> _Items from a dataset_
== Segment start ==
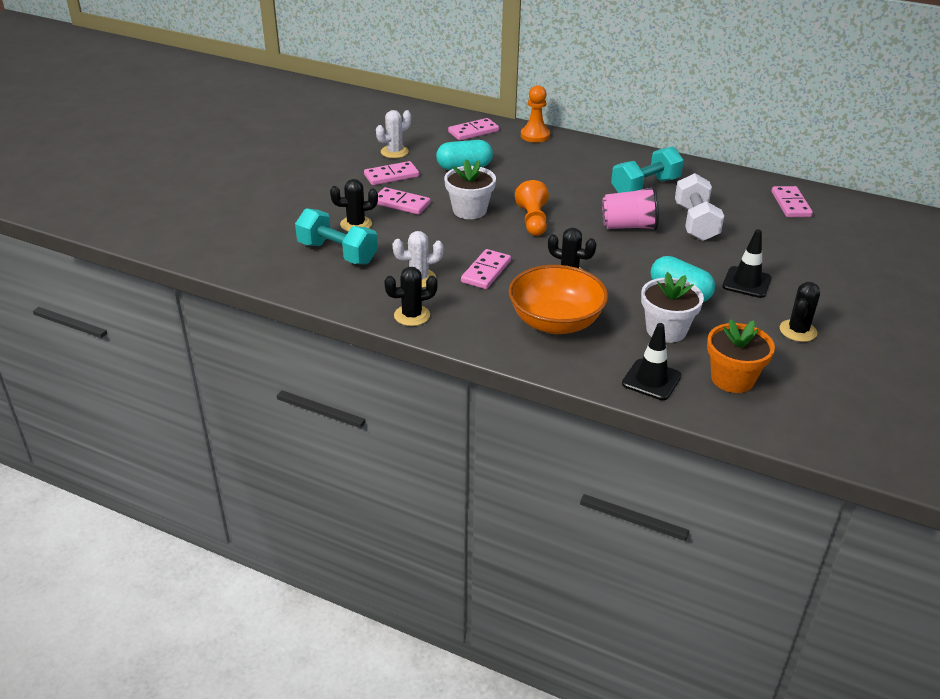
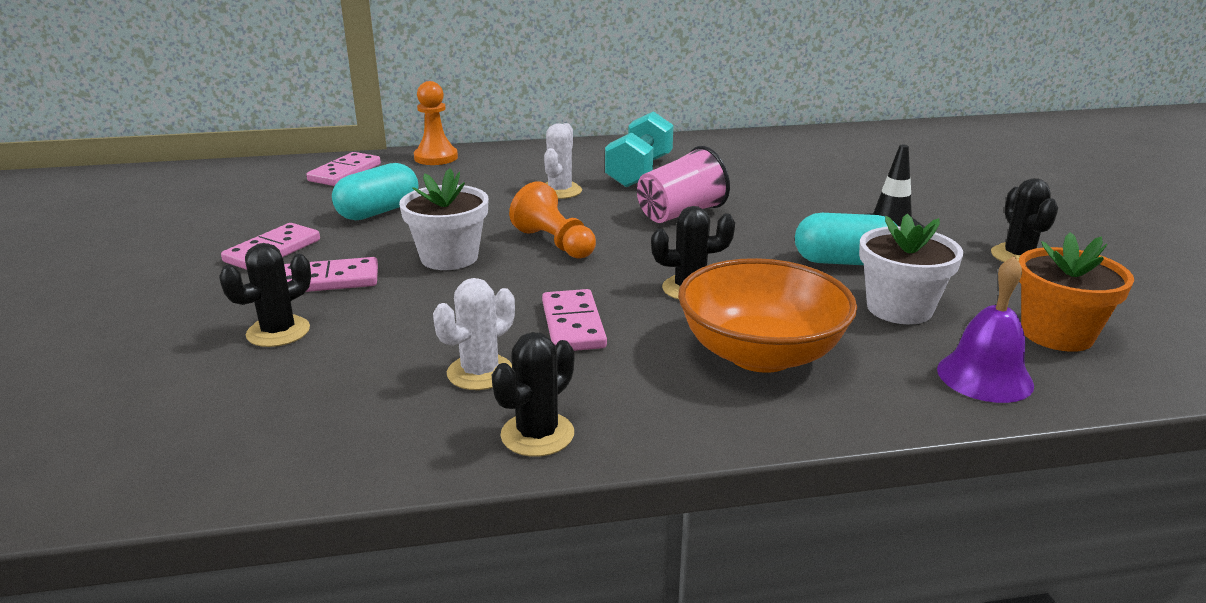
camera: 35 degrees left, 10 degrees down
(337, 253) = (287, 386): turquoise dumbbell -> none
(394, 152) = (246, 222): white cactus -> white cactus (560, 191)
(651, 380) = (984, 376): black traffic cone -> purple bell
(695, 223) = (745, 189): white dumbbell -> none
(791, 204) = (807, 147): pink domino -> none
== Segment end ==
Retype the records above exactly, pictures omitted.

> _OUTPUT FOR THIS TASK_
camera: 35 degrees left, 10 degrees down
(337, 253) = (287, 386): turquoise dumbbell -> none
(394, 152) = (246, 222): white cactus -> white cactus (560, 191)
(651, 380) = (984, 376): black traffic cone -> purple bell
(695, 223) = (745, 189): white dumbbell -> none
(791, 204) = (807, 147): pink domino -> none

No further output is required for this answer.